Segment Start: Material shown

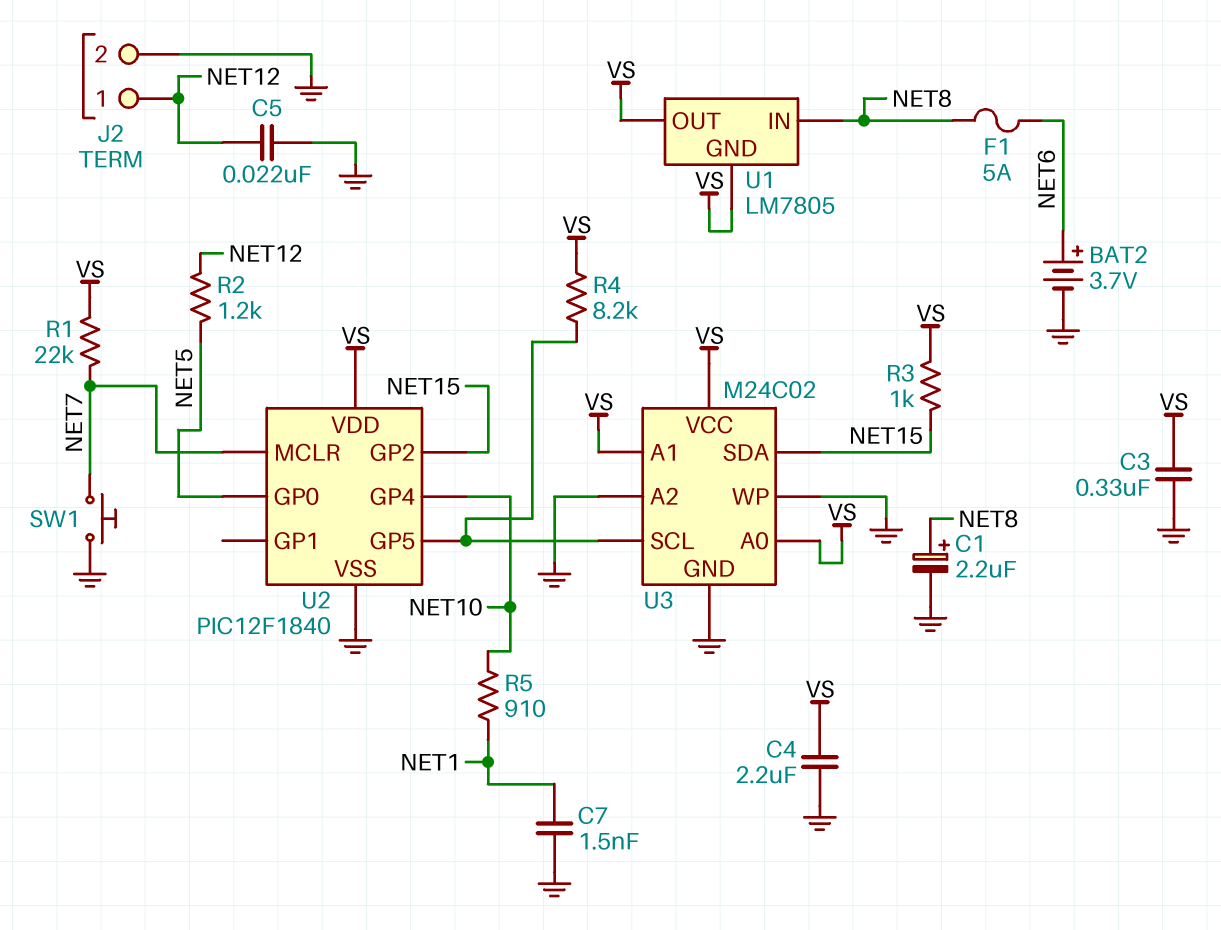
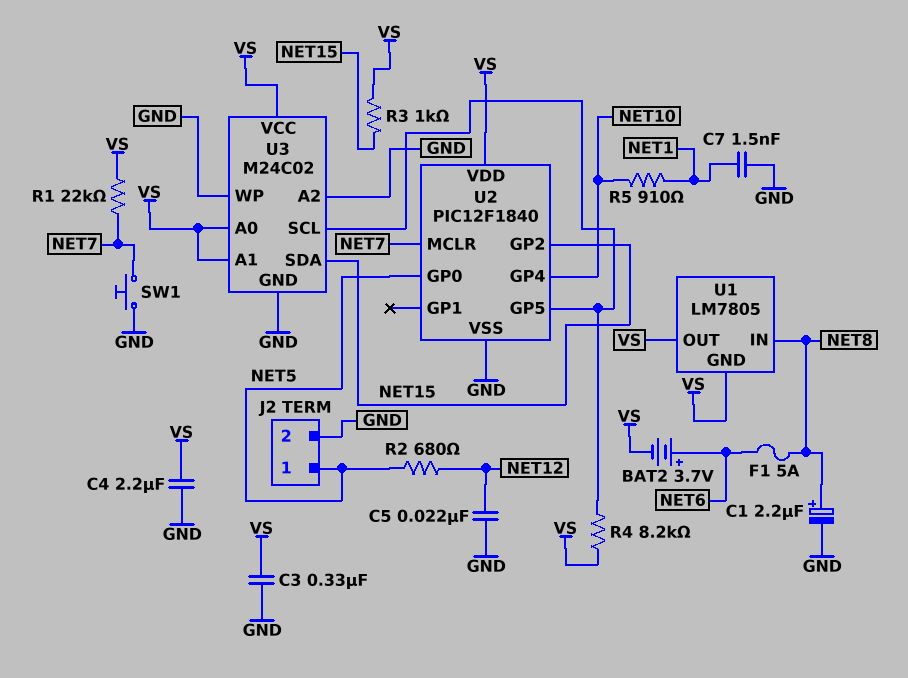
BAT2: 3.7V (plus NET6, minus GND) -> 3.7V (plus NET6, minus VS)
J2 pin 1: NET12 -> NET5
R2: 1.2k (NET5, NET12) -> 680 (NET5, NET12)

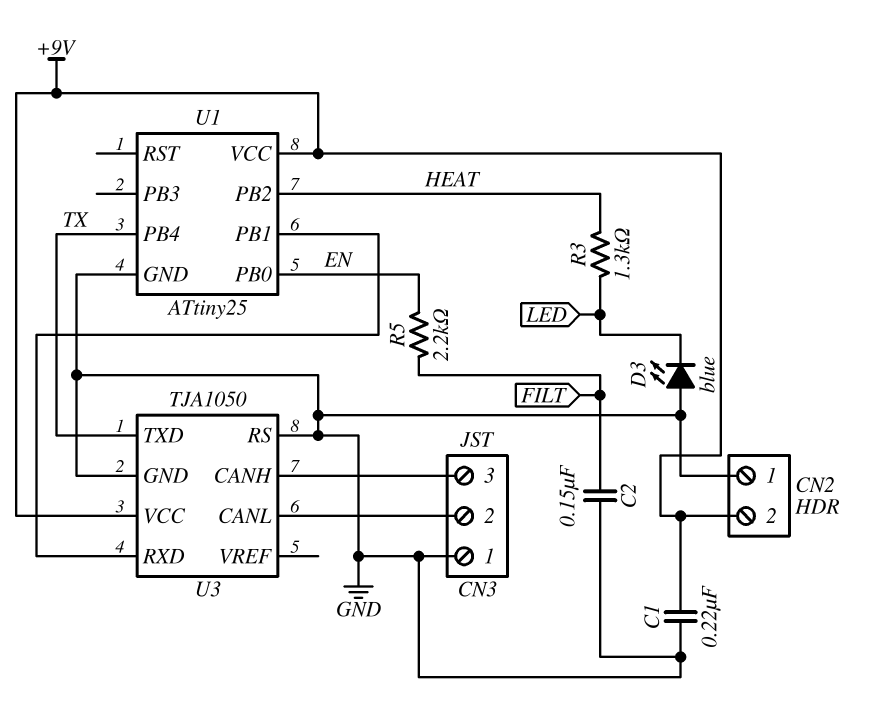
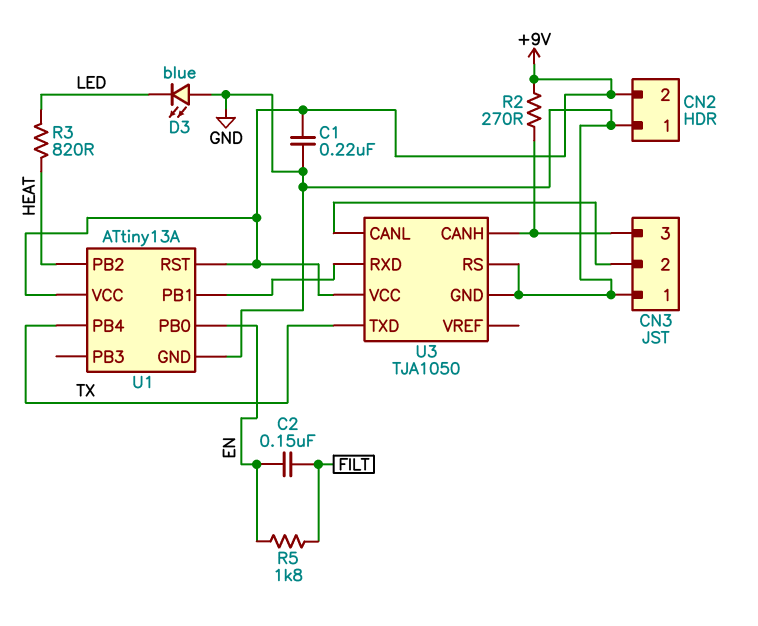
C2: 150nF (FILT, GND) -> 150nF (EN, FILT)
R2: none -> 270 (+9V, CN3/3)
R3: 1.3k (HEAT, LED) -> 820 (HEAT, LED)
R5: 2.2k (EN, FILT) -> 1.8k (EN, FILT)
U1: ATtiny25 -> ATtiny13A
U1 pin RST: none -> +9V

Segment End: Material shown

▶ **Task instructions**
What lines in the data above carry "FILT"? Return them all.

▶ **Written solution**
C2: 150nF (FILT, GND) -> 150nF (EN, FILT)
R5: 2.2k (EN, FILT) -> 1.8k (EN, FILT)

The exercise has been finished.